• TASK OBJECTIVE
Output exactly the lines from the line that has "(442, 343) = (325, 210): grey" through the last line of the data below, with no pictures.

• RECORDS SHOWN
Segment Open

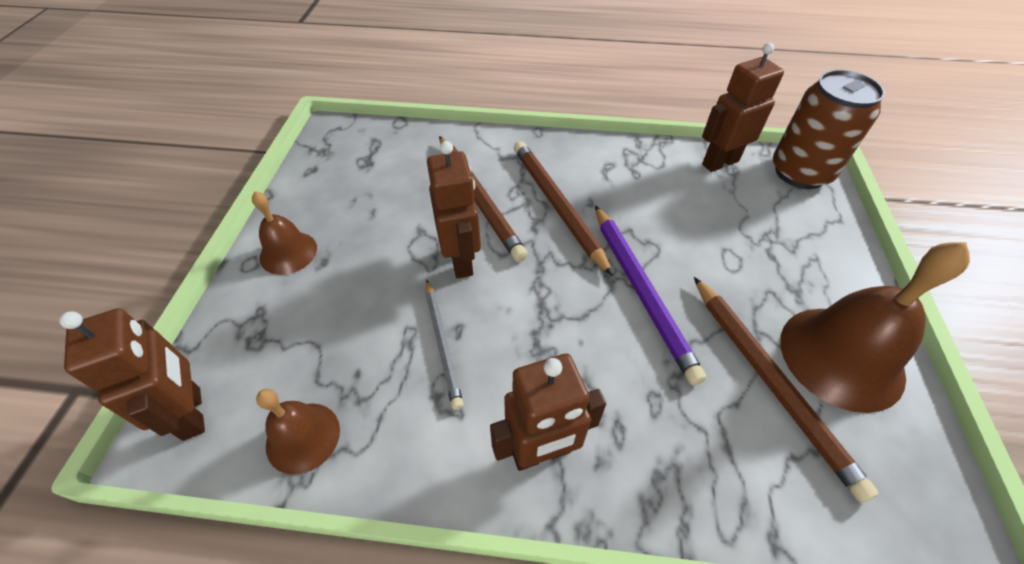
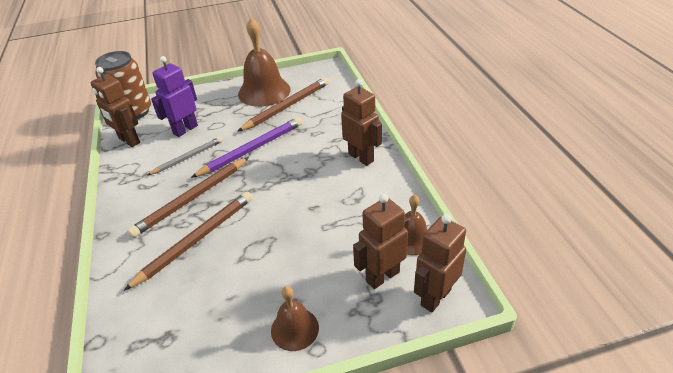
camera: 110 degrees left, 10 degrees down
(442, 343) = (325, 210): grey pencil -> grey pencil (188, 157)
(461, 261) = (260, 226): brown robot -> brown robot (382, 276)
(730, 221) = (185, 129): none -> purple robot

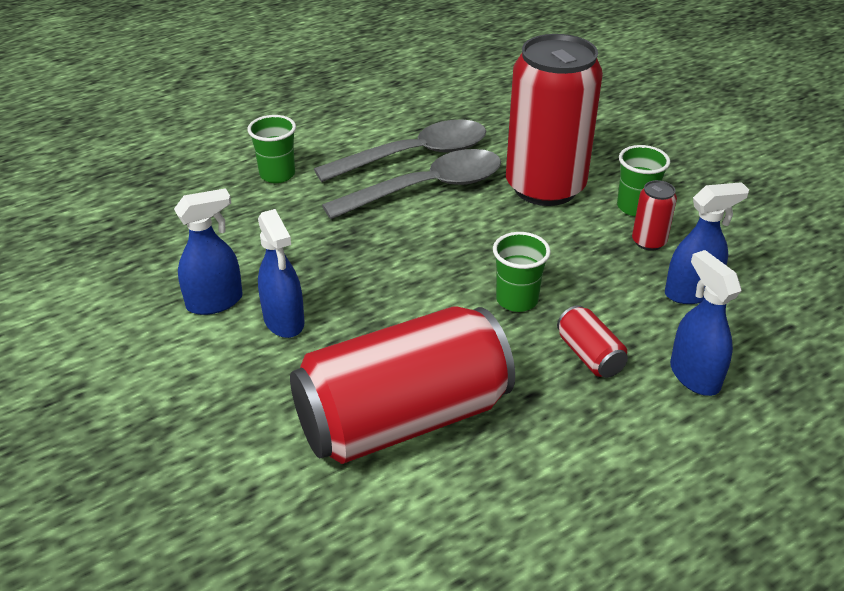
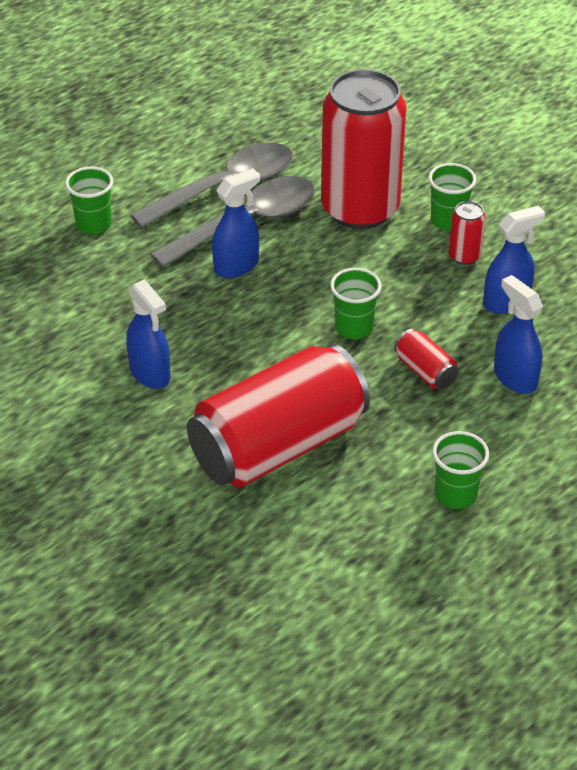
camera: 10 degrees left, 5 degrees up
(215, 302) = (81, 363): blue spray bottle -> blue spray bottle (236, 266)
(607, 510) = (455, 495): none -> green cup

Segment Closed

• ANSWER TO THIS PROBLEM
(442, 343) = (325, 210): grey pencil -> grey pencil (188, 157)
(461, 261) = (260, 226): brown robot -> brown robot (382, 276)
(730, 221) = (185, 129): none -> purple robot

camera: 10 degrees left, 5 degrees up
(215, 302) = (81, 363): blue spray bottle -> blue spray bottle (236, 266)
(607, 510) = (455, 495): none -> green cup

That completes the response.